_Given data:_
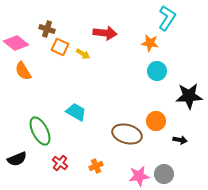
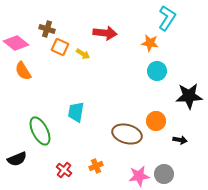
cyan trapezoid: rotated 110 degrees counterclockwise
red cross: moved 4 px right, 7 px down
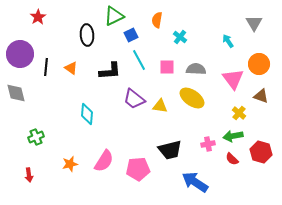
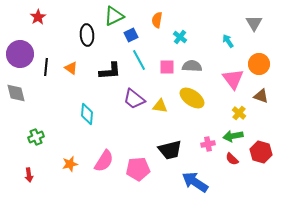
gray semicircle: moved 4 px left, 3 px up
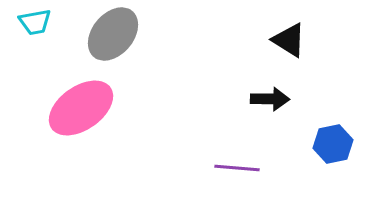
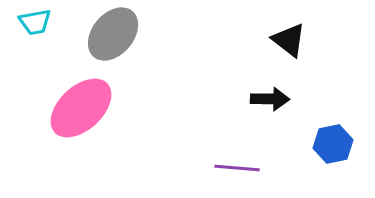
black triangle: rotated 6 degrees clockwise
pink ellipse: rotated 8 degrees counterclockwise
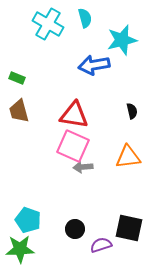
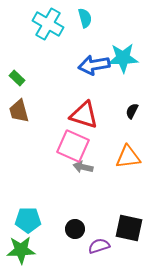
cyan star: moved 1 px right, 18 px down; rotated 12 degrees clockwise
green rectangle: rotated 21 degrees clockwise
black semicircle: rotated 140 degrees counterclockwise
red triangle: moved 10 px right; rotated 8 degrees clockwise
gray arrow: rotated 18 degrees clockwise
cyan pentagon: rotated 20 degrees counterclockwise
purple semicircle: moved 2 px left, 1 px down
green star: moved 1 px right, 1 px down
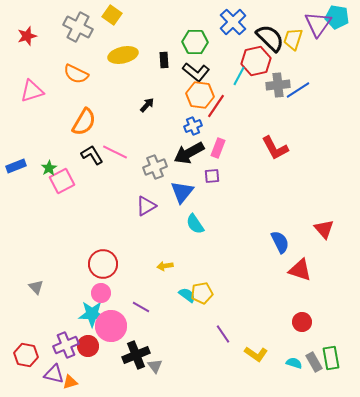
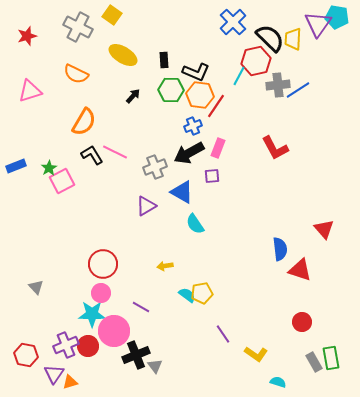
yellow trapezoid at (293, 39): rotated 15 degrees counterclockwise
green hexagon at (195, 42): moved 24 px left, 48 px down
yellow ellipse at (123, 55): rotated 44 degrees clockwise
black L-shape at (196, 72): rotated 16 degrees counterclockwise
pink triangle at (32, 91): moved 2 px left
black arrow at (147, 105): moved 14 px left, 9 px up
blue triangle at (182, 192): rotated 40 degrees counterclockwise
blue semicircle at (280, 242): moved 7 px down; rotated 20 degrees clockwise
pink circle at (111, 326): moved 3 px right, 5 px down
cyan semicircle at (294, 363): moved 16 px left, 19 px down
purple triangle at (54, 374): rotated 50 degrees clockwise
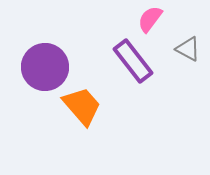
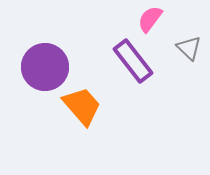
gray triangle: moved 1 px right, 1 px up; rotated 16 degrees clockwise
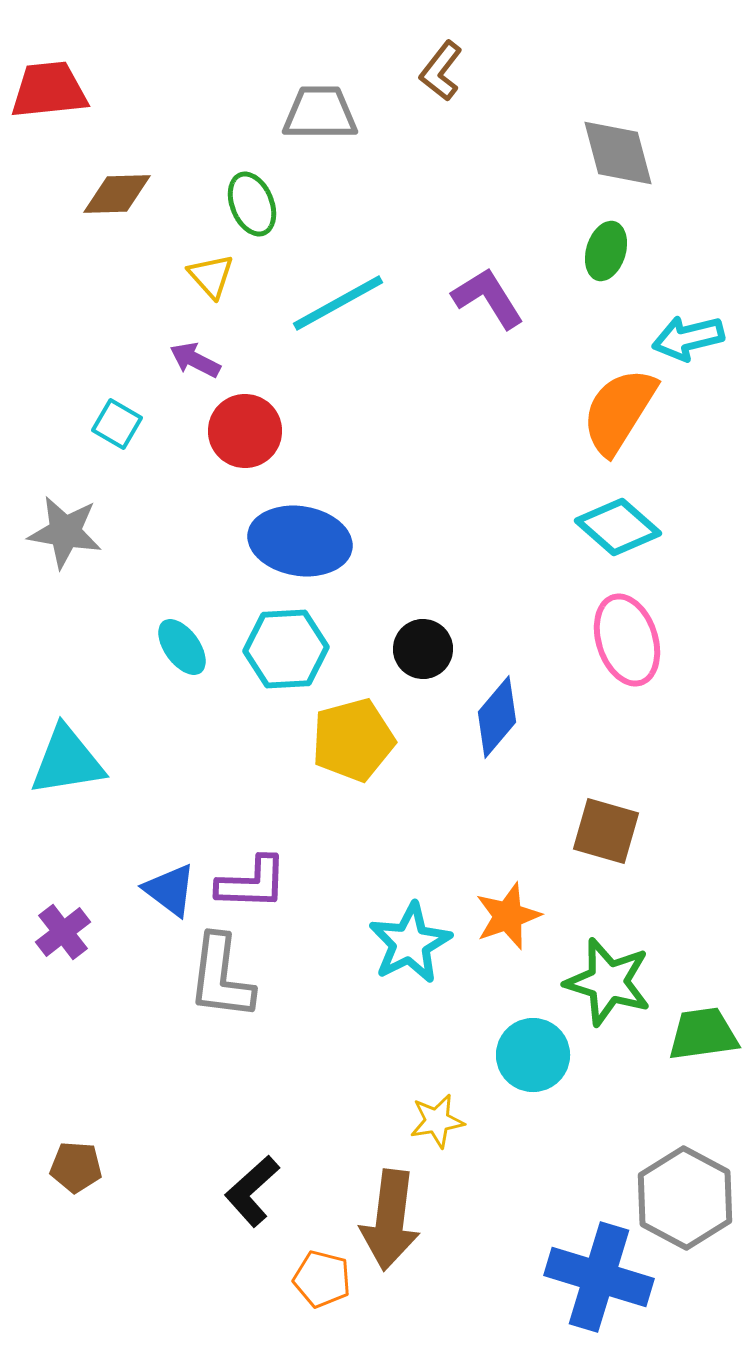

_Task item:_
Retype the lines starting with the one that holds "black arrow at" and ending with the last line of the data above, both included; skip the pictures.

_Reply to the exercise:_
black arrow at (147, 105): moved 14 px left, 9 px up
blue triangle at (182, 192): rotated 40 degrees counterclockwise
blue semicircle at (280, 242): moved 7 px down; rotated 20 degrees clockwise
pink circle at (111, 326): moved 3 px right, 5 px down
cyan semicircle at (294, 363): moved 16 px left, 19 px down
purple triangle at (54, 374): rotated 50 degrees clockwise
gray triangle: moved 1 px right, 1 px up; rotated 16 degrees clockwise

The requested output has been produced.